▶ _Given request_
Starting at the line with "beaded (618, 265)" and stopping after the line with "Raquel (761, 154)", can you write those records out again, swapping "layover" for "stopover" and changing nothing else?

▶ _Material for this task_
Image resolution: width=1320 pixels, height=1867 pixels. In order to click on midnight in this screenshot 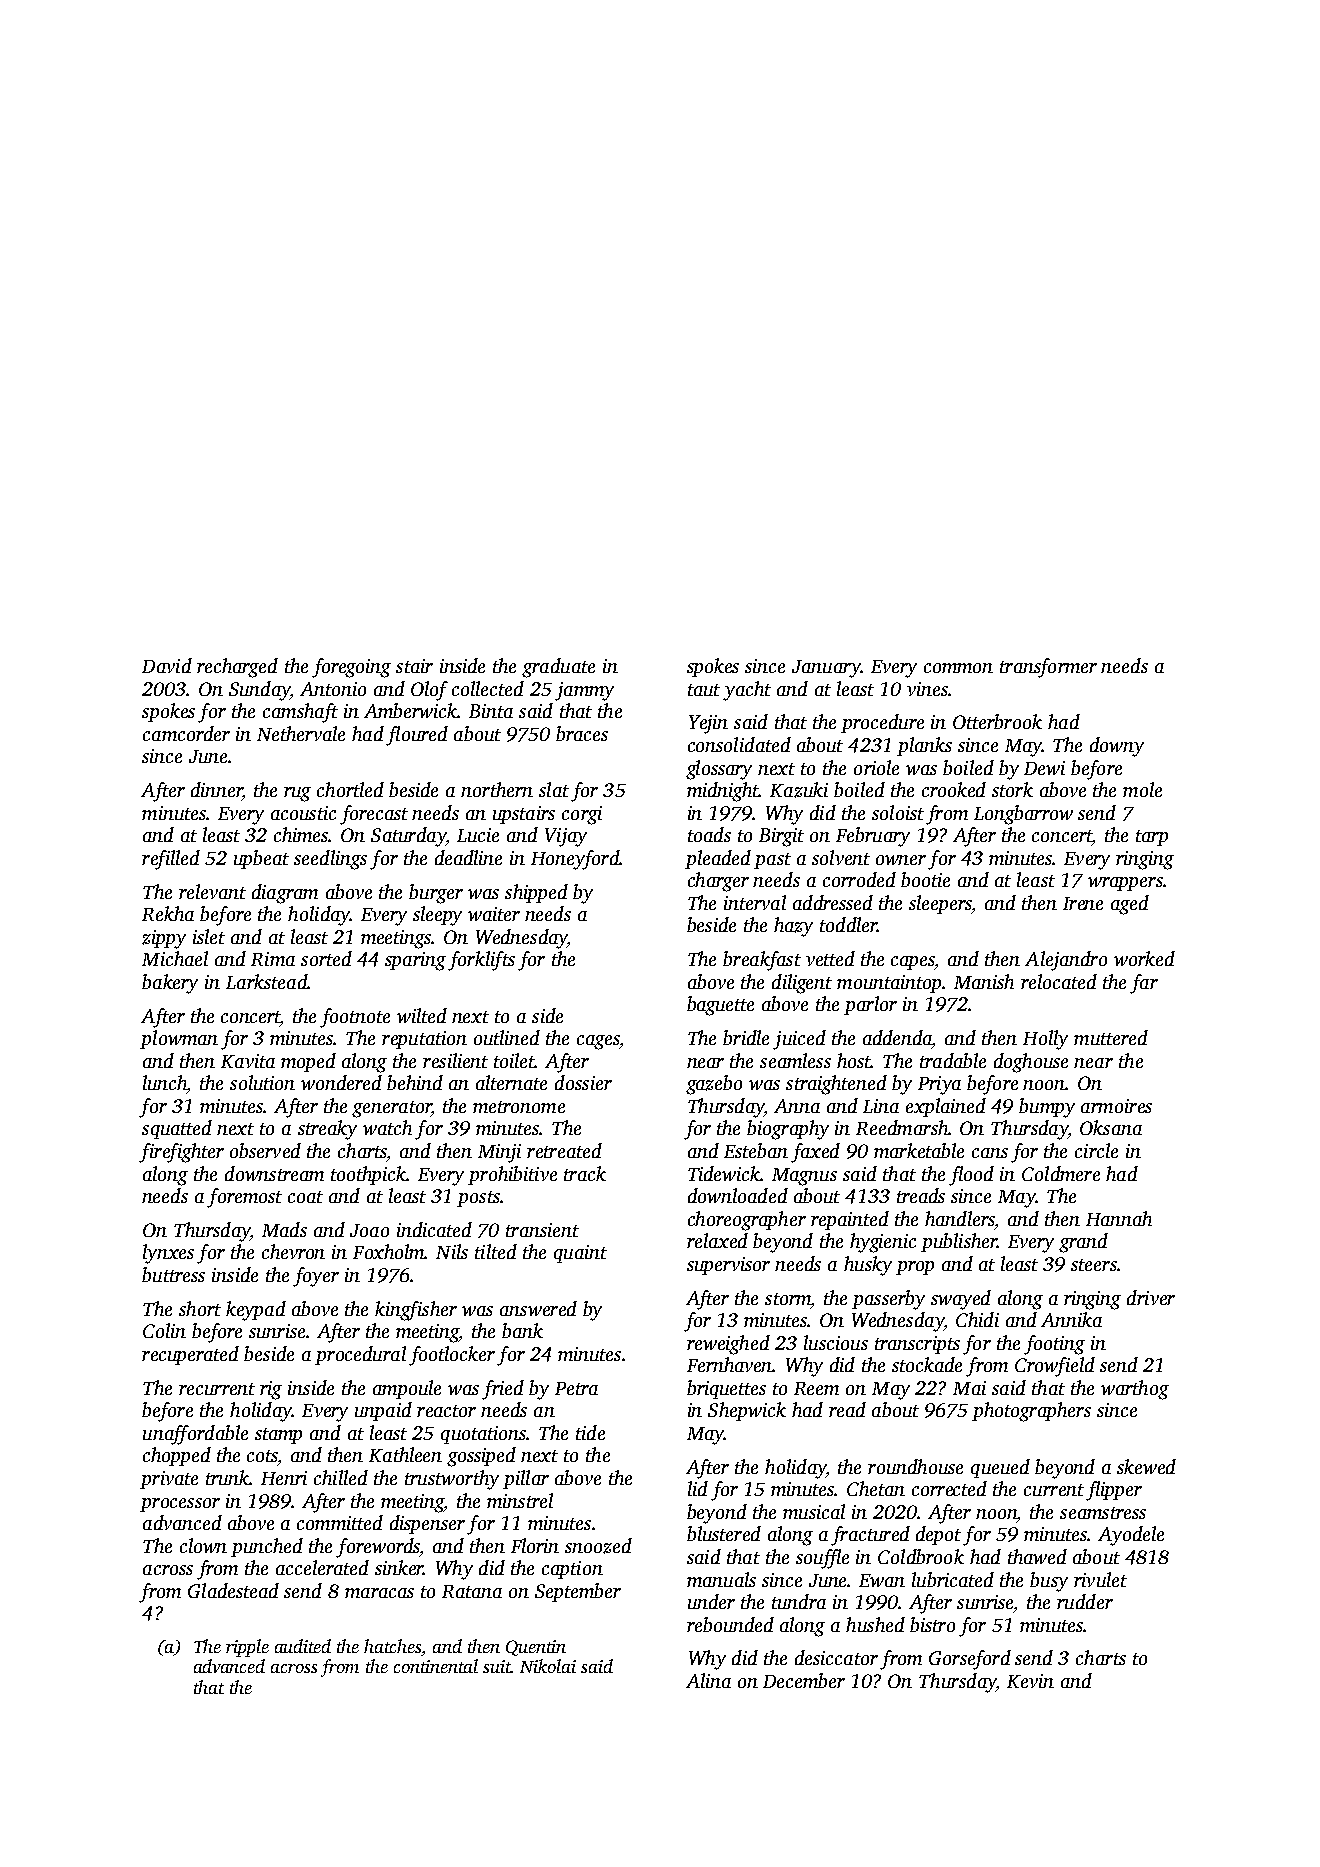, I will do `click(723, 792)`.
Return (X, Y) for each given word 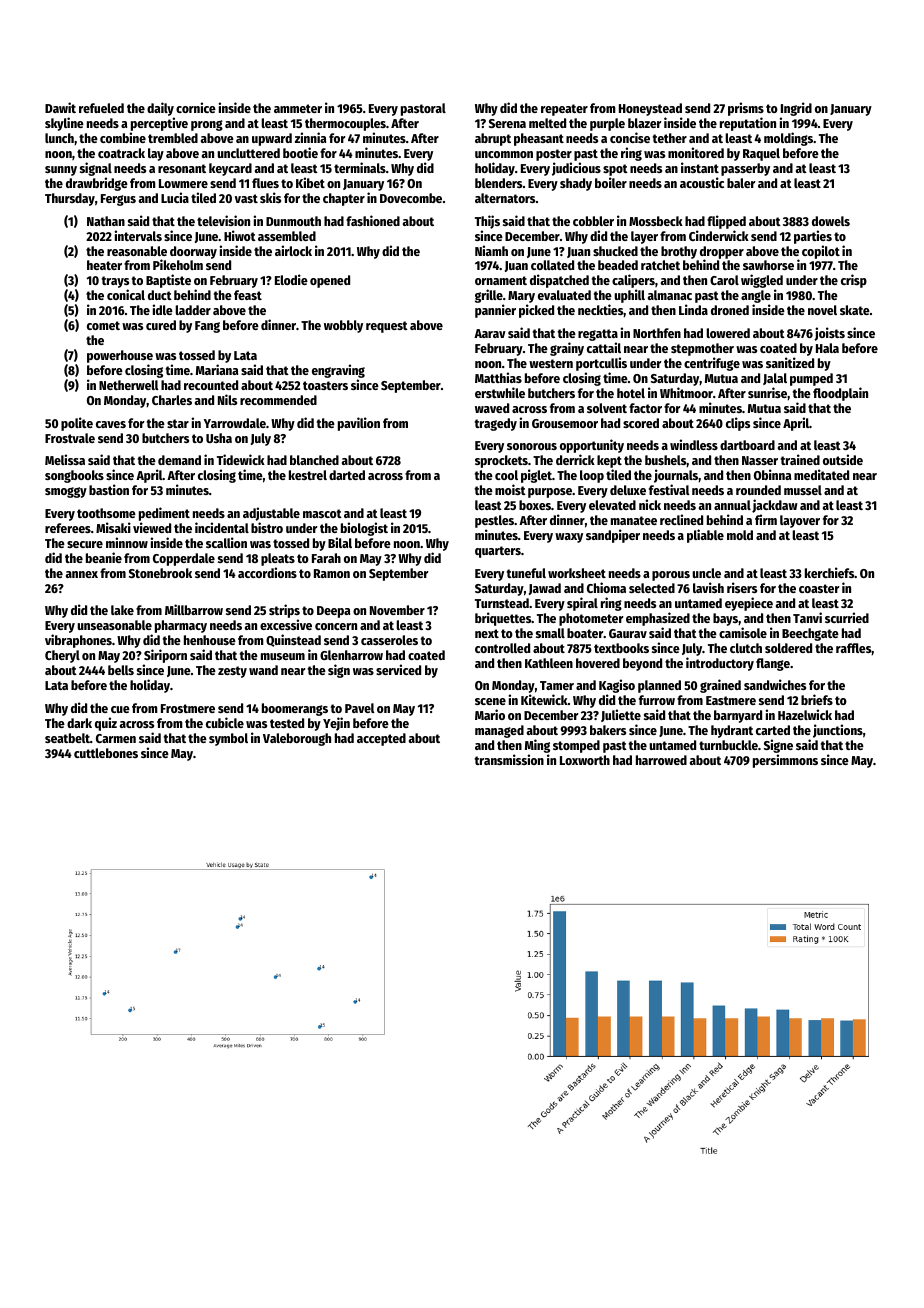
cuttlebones (106, 753)
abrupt (493, 139)
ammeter (298, 108)
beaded (618, 265)
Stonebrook (160, 573)
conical (126, 295)
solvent (607, 408)
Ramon (332, 573)
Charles (172, 400)
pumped (811, 379)
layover (800, 521)
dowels (831, 221)
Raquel (761, 154)
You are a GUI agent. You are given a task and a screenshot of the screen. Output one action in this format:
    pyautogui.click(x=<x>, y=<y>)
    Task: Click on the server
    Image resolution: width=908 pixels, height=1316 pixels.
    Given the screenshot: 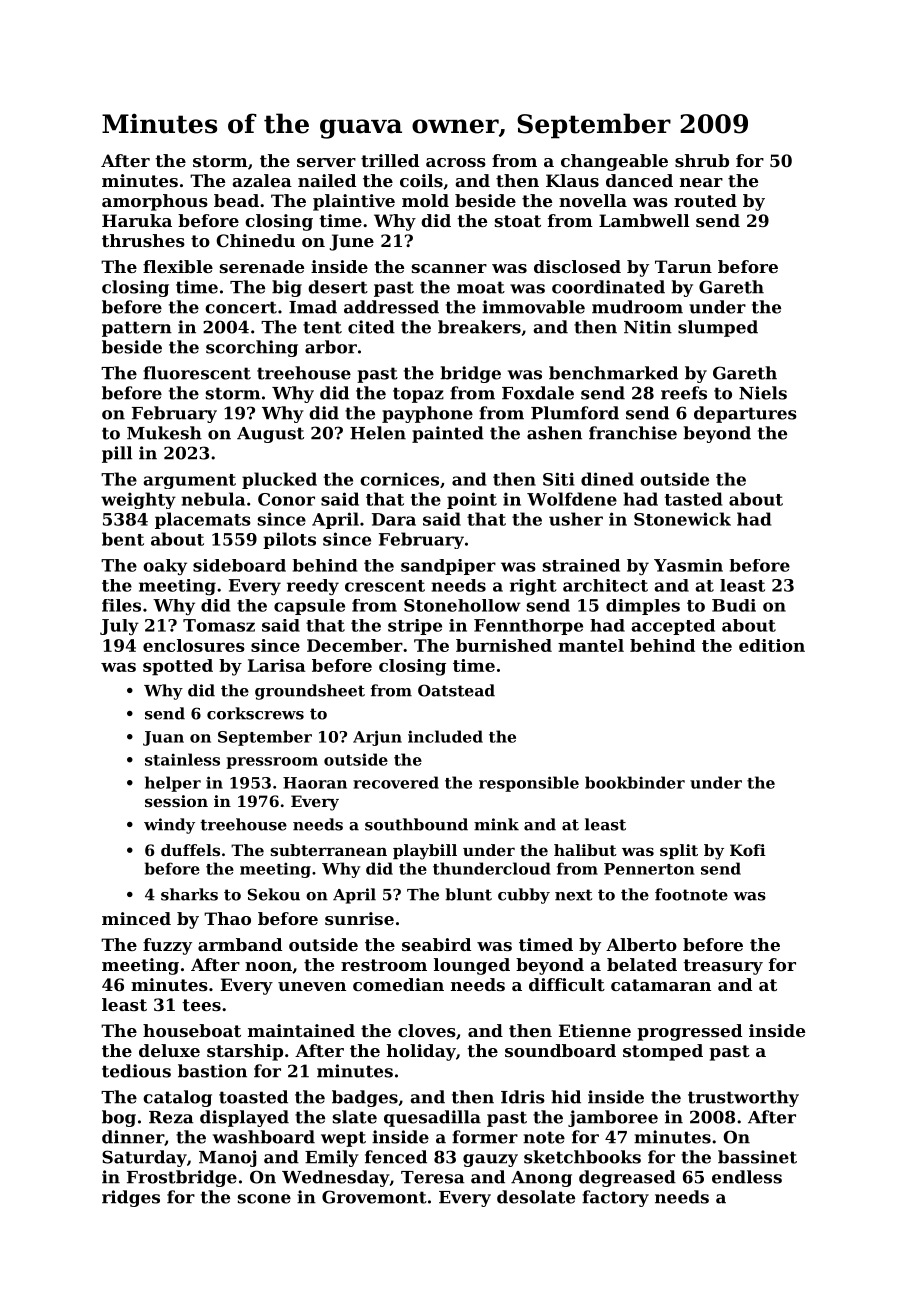 What is the action you would take?
    pyautogui.click(x=326, y=162)
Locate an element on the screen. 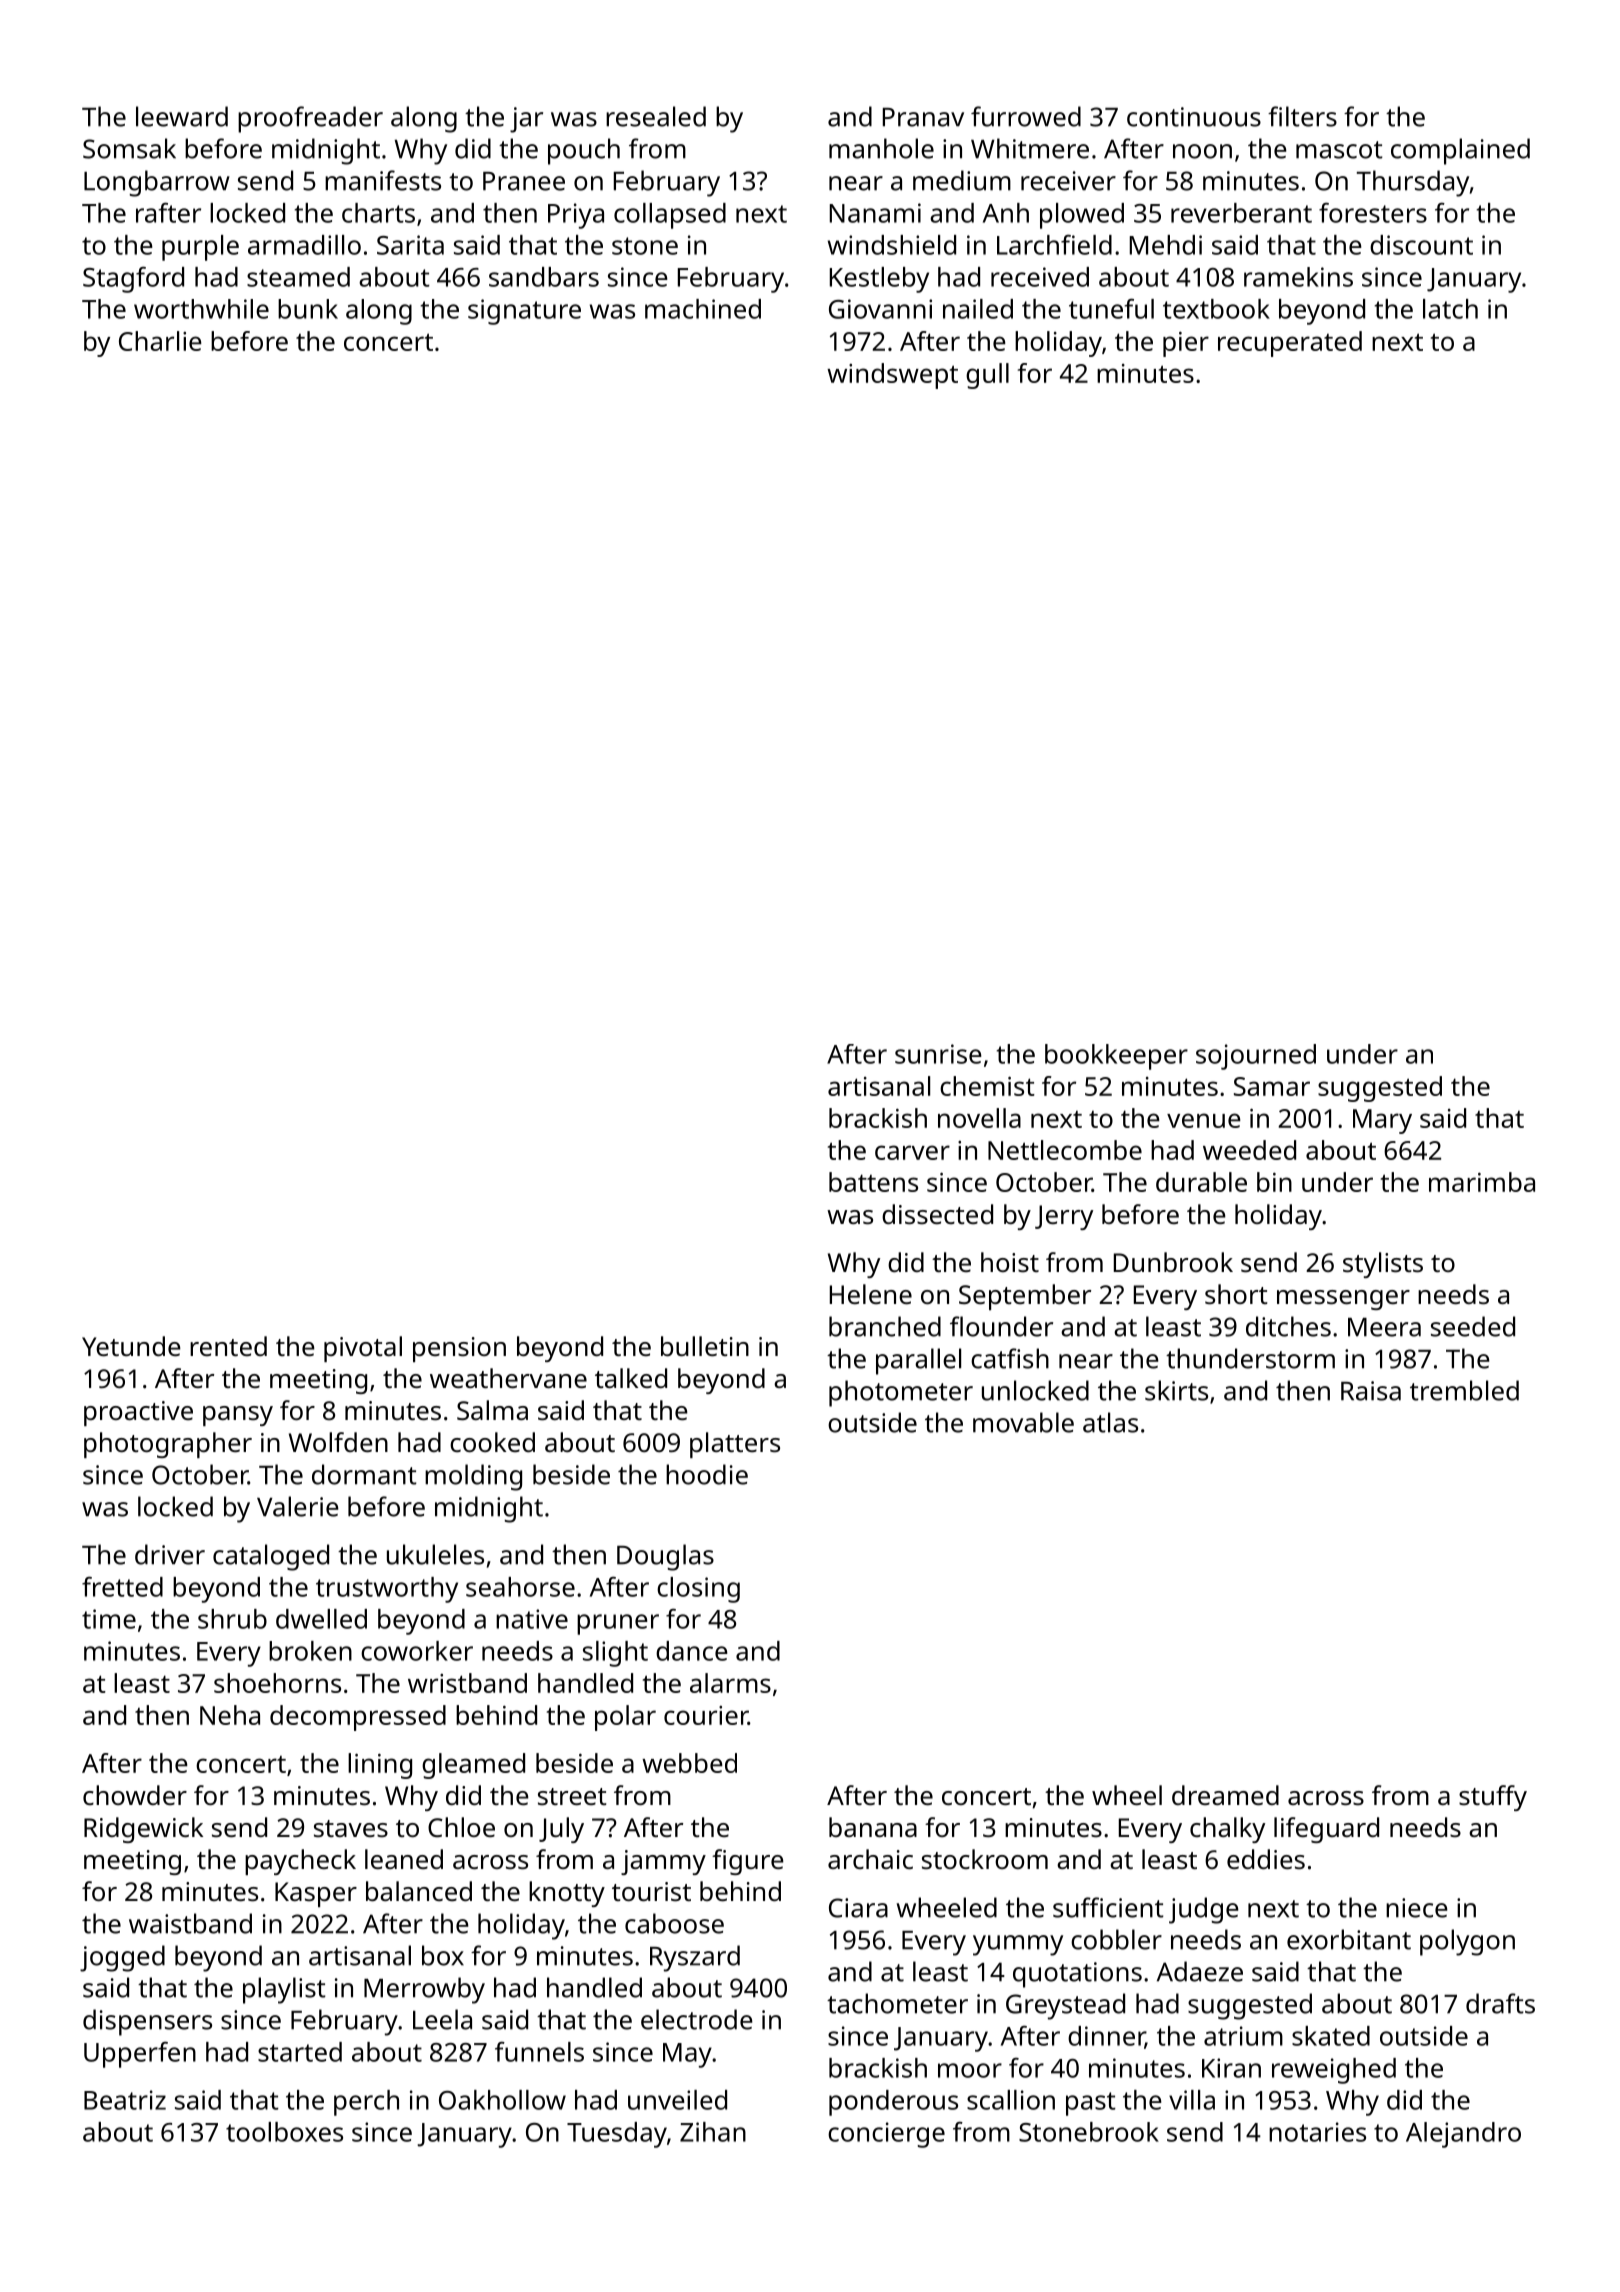 The height and width of the screenshot is (2292, 1620). jar is located at coordinates (526, 120).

▶ _Exercise response_
beaded (618, 265)
Stonebrook (160, 573)
conical (126, 295)
solvent (607, 408)
Ramon (332, 573)
Charles (172, 400)
pumped (811, 379)
stopover (800, 521)
dowels (831, 221)
Raquel (761, 154)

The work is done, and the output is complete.